• **What the task asks**
From top to bottom, print the listing word for word and skip any pictures it contains.

• **Exercise data**
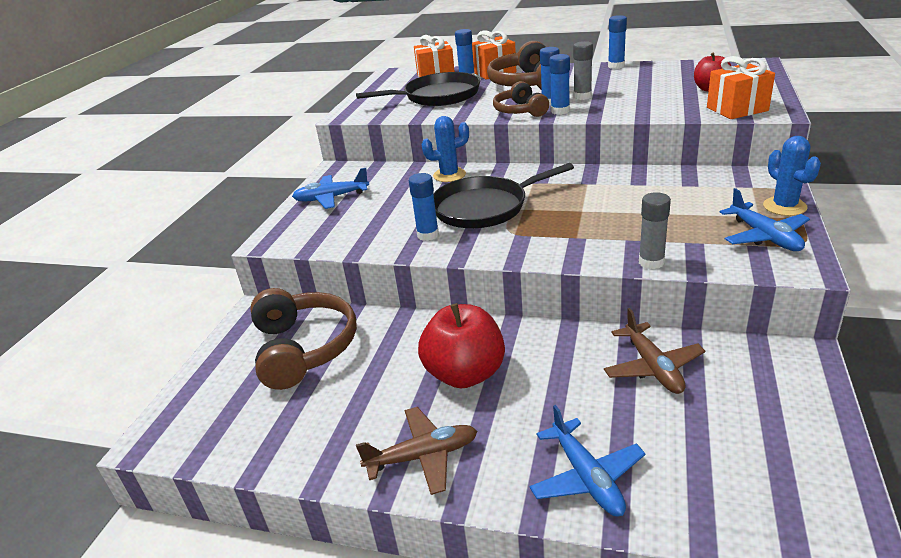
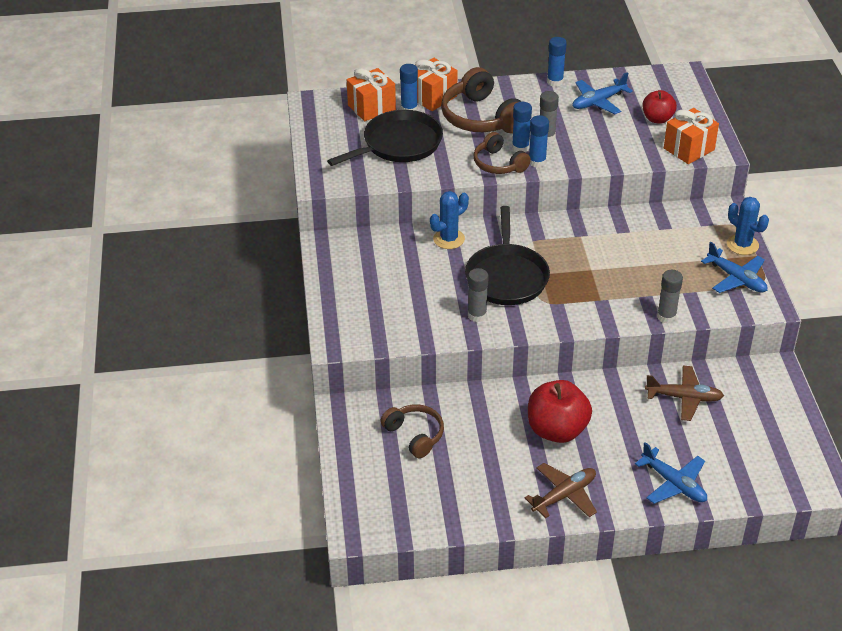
camera: 25 degrees left, 10 degrees up
(303, 348) = (414, 435): brown headphones -> brown headphones, size x0.61
(331, 198) = (352, 283): blue plane -> blue plane (598, 102)
(428, 235) = (477, 315): blue glue stick -> grey glue stick
(484, 207) = (506, 277): black pan -> black pan turned 45 degrees counterclockwise
(653, 367) = (684, 398): brown plane -> brown plane turned 45 degrees counterclockwise

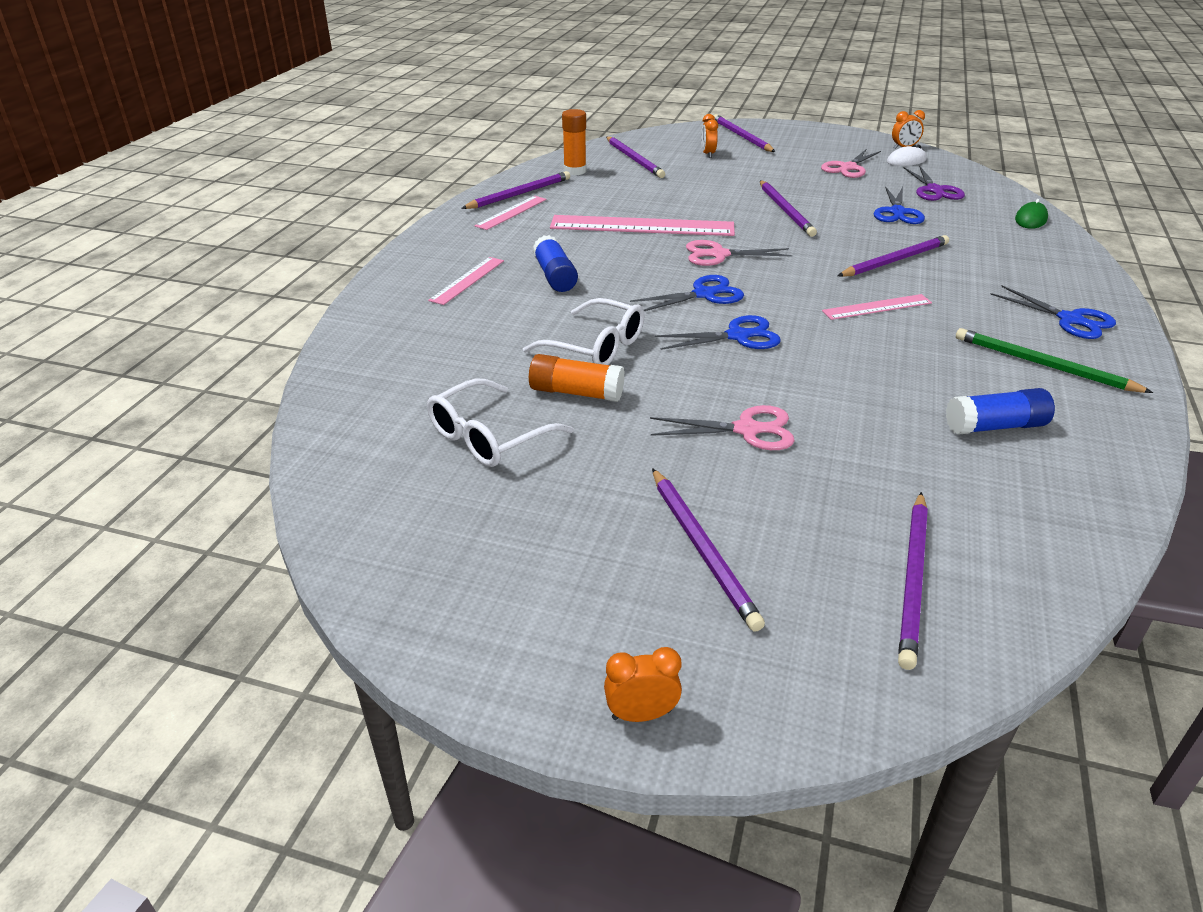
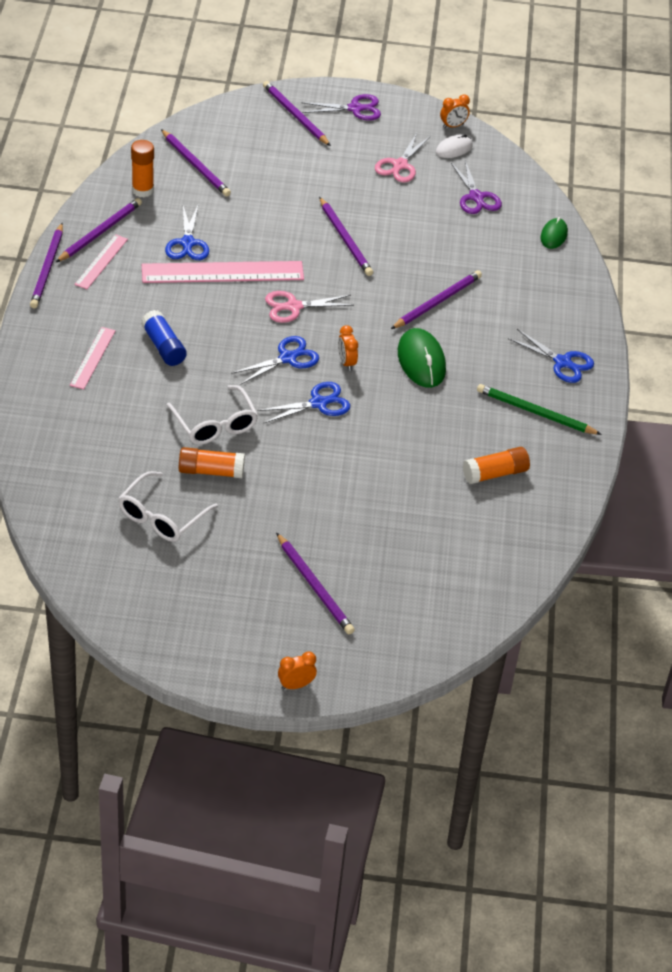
camera: 15 degrees left, 10 degrees up
(596, 347) = (215, 424): white glasses -> white glasses turned 45 degrees clockwise
(707, 154) = (265, 151): orange clock -> orange clock (346, 362)
(747, 430) = (333, 493): pink scissors -> none
(802, 135) = (355, 109): none -> purple scissors
(877, 307) = (421, 361): pink ruler -> green mouse
(897, 212) = (442, 234): blue scissors -> blue scissors (187, 243)
(913, 580) = (435, 593): purple pencil -> purple pencil (47, 268)
(995, 426) = (495, 473): blue glue stick -> orange glue stick

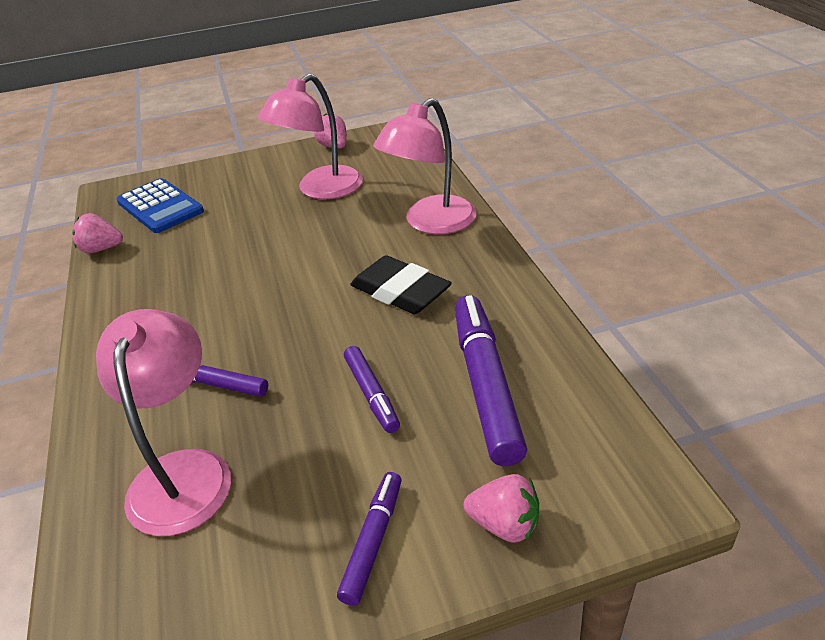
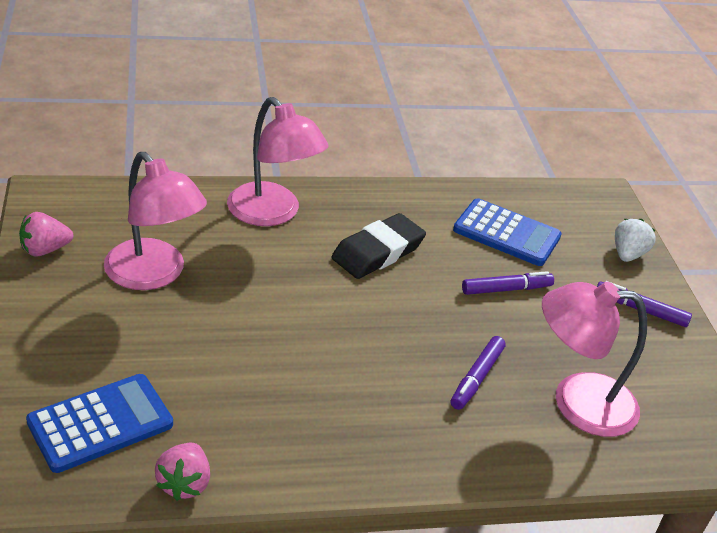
camera: 90 degrees left, 0 degrees up
(486, 385) = (506, 233): purple marker -> blue calculator
(504, 524) = (628, 254): pink strawberry -> white strawberry

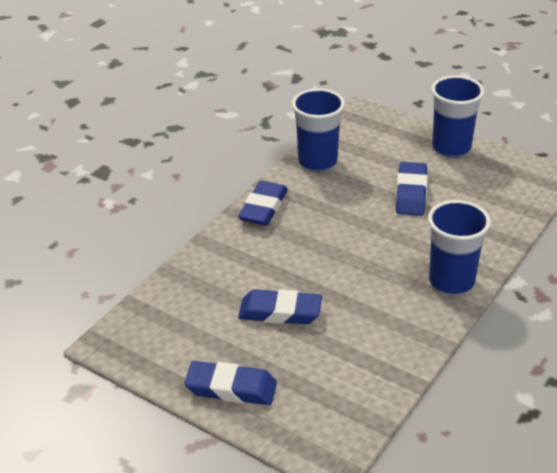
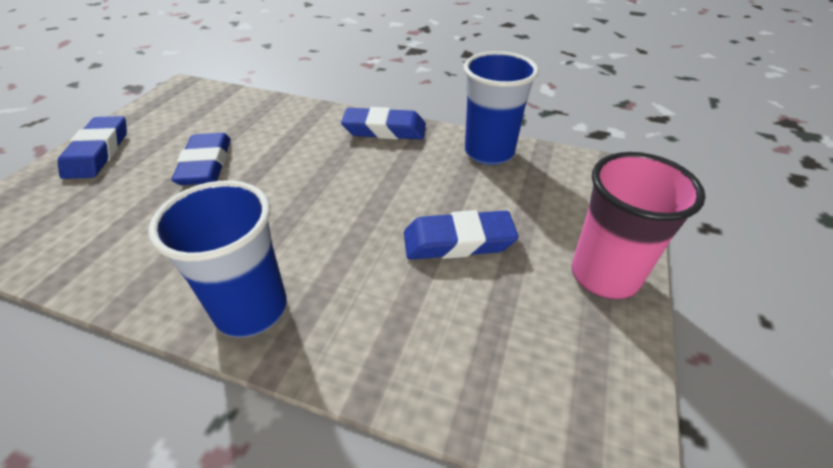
camera: 75 degrees right, 5 degrees up
(451, 148) = (604, 276): blue cup -> pink cup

• **Answer section**
camera: 25 degrees left, 10 degrees up
(303, 348) = (414, 435): brown headphones -> brown headphones, size x0.61
(331, 198) = (352, 283): blue plane -> blue plane (598, 102)
(428, 235) = (477, 315): blue glue stick -> grey glue stick
(484, 207) = (506, 277): black pan -> black pan turned 45 degrees counterclockwise
(653, 367) = (684, 398): brown plane -> brown plane turned 45 degrees counterclockwise

camera: 15 degrees left, 10 degrees up
(596, 347) = (215, 424): white glasses -> white glasses turned 45 degrees clockwise
(707, 154) = (265, 151): orange clock -> orange clock (346, 362)
(747, 430) = (333, 493): pink scissors -> none
(802, 135) = (355, 109): none -> purple scissors
(877, 307) = (421, 361): pink ruler -> green mouse
(897, 212) = (442, 234): blue scissors -> blue scissors (187, 243)
(913, 580) = (435, 593): purple pencil -> purple pencil (47, 268)
(995, 426) = (495, 473): blue glue stick -> orange glue stick

camera: 90 degrees left, 0 degrees up
(486, 385) = (506, 233): purple marker -> blue calculator
(504, 524) = (628, 254): pink strawberry -> white strawberry

camera: 75 degrees right, 5 degrees up
(451, 148) = (604, 276): blue cup -> pink cup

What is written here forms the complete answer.